**Data entries:**
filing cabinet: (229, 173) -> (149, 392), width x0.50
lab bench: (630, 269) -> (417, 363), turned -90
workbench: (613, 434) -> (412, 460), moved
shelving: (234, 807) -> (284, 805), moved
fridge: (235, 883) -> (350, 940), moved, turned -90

**TASK:**
Transcribe all the entries exactly, as they stand.

**EXERCISE RESULT:**
filing cabinet: (229, 173) -> (149, 392), width x0.50
lab bench: (630, 269) -> (417, 363), turned -90
workbench: (613, 434) -> (412, 460), moved
shelving: (234, 807) -> (284, 805), moved
fridge: (235, 883) -> (350, 940), moved, turned -90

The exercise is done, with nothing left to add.